=== Assignment ===
Print, from the listing below, the lines starting at the line containing "camera: 30 degrees left, 5 degrees down" and ending at the line containing "(796, 362) = (785, 233): pink", exactly as they stand, and print nothing else.

=== Source information ===
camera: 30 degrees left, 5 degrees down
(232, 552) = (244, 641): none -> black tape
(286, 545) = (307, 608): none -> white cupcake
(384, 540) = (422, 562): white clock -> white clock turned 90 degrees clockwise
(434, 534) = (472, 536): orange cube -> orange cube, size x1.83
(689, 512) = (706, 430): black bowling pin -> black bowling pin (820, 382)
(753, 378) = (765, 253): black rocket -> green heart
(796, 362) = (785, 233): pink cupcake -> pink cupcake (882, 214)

...

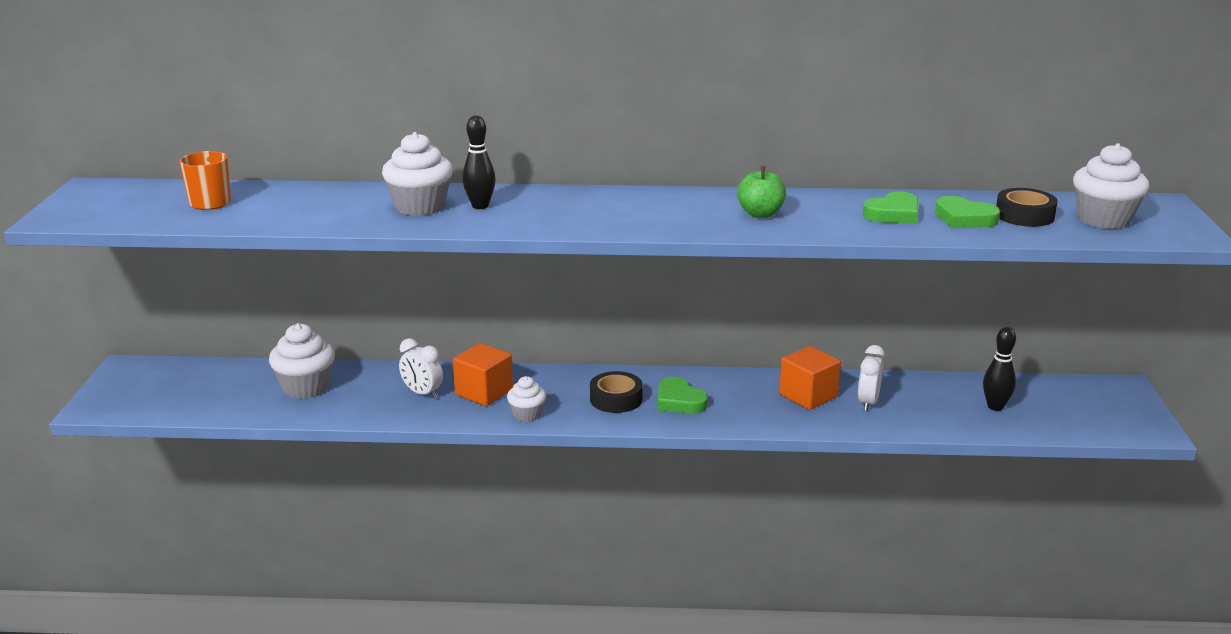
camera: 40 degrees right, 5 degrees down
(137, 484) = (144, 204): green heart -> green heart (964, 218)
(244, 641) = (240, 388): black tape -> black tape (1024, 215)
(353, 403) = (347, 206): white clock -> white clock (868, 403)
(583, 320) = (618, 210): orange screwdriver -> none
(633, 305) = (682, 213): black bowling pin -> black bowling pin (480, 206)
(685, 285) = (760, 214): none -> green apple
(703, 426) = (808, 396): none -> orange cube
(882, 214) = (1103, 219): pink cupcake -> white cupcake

=== Response to this exercise ===
camera: 30 degrees left, 5 degrees down
(232, 552) = (244, 641): none -> black tape
(286, 545) = (307, 608): none -> white cupcake
(384, 540) = (422, 562): white clock -> white clock turned 90 degrees clockwise
(434, 534) = (472, 536): orange cube -> orange cube, size x1.83
(689, 512) = (706, 430): black bowling pin -> black bowling pin (820, 382)
(753, 378) = (765, 253): black rocket -> green heart
(796, 362) = (785, 233): pink cupcake -> pink cupcake (882, 214)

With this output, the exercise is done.